TASK DESCRIPTION →
Line by line, copy the data below exactly.

THE DATA →
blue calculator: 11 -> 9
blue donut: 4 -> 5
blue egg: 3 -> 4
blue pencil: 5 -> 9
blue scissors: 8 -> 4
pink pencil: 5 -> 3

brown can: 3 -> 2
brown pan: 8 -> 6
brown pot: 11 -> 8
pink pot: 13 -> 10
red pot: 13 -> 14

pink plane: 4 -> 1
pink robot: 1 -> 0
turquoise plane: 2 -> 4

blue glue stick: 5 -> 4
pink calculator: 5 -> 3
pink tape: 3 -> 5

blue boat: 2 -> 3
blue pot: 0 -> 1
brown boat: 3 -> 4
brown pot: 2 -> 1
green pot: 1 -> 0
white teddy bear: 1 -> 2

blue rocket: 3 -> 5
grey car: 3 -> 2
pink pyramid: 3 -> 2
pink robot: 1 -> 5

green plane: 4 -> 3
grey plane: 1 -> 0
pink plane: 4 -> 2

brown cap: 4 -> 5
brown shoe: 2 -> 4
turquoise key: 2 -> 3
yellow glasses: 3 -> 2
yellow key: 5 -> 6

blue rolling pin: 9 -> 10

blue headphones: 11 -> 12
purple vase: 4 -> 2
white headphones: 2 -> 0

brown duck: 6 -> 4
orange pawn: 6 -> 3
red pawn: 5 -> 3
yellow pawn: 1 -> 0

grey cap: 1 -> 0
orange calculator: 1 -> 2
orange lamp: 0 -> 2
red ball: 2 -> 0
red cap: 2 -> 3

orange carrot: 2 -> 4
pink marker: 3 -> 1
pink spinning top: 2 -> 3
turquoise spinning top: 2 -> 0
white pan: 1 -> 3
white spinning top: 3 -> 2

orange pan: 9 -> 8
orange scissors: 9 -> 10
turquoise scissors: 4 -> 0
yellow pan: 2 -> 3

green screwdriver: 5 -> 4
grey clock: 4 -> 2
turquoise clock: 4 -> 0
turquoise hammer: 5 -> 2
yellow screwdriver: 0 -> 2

EXERCISE SOLUTION →
blue calculator: 11 -> 9
blue donut: 4 -> 5
blue egg: 3 -> 4
blue pencil: 5 -> 9
blue scissors: 8 -> 4
pink pencil: 5 -> 3

brown can: 3 -> 2
brown pan: 8 -> 6
brown pot: 11 -> 8
pink pot: 13 -> 10
red pot: 13 -> 14

pink plane: 4 -> 1
pink robot: 1 -> 0
turquoise plane: 2 -> 4

blue glue stick: 5 -> 4
pink calculator: 5 -> 3
pink tape: 3 -> 5

blue boat: 2 -> 3
blue pot: 0 -> 1
brown boat: 3 -> 4
brown pot: 2 -> 1
green pot: 1 -> 0
white teddy bear: 1 -> 2

blue rocket: 3 -> 5
grey car: 3 -> 2
pink pyramid: 3 -> 2
pink robot: 1 -> 5

green plane: 4 -> 3
grey plane: 1 -> 0
pink plane: 4 -> 2

brown cap: 4 -> 5
brown shoe: 2 -> 4
turquoise key: 2 -> 3
yellow glasses: 3 -> 2
yellow key: 5 -> 6

blue rolling pin: 9 -> 10

blue headphones: 11 -> 12
purple vase: 4 -> 2
white headphones: 2 -> 0

brown duck: 6 -> 4
orange pawn: 6 -> 3
red pawn: 5 -> 3
yellow pawn: 1 -> 0

grey cap: 1 -> 0
orange calculator: 1 -> 2
orange lamp: 0 -> 2
red ball: 2 -> 0
red cap: 2 -> 3

orange carrot: 2 -> 4
pink marker: 3 -> 1
pink spinning top: 2 -> 3
turquoise spinning top: 2 -> 0
white pan: 1 -> 3
white spinning top: 3 -> 2

orange pan: 9 -> 8
orange scissors: 9 -> 10
turquoise scissors: 4 -> 0
yellow pan: 2 -> 3

green screwdriver: 5 -> 4
grey clock: 4 -> 2
turquoise clock: 4 -> 0
turquoise hammer: 5 -> 2
yellow screwdriver: 0 -> 2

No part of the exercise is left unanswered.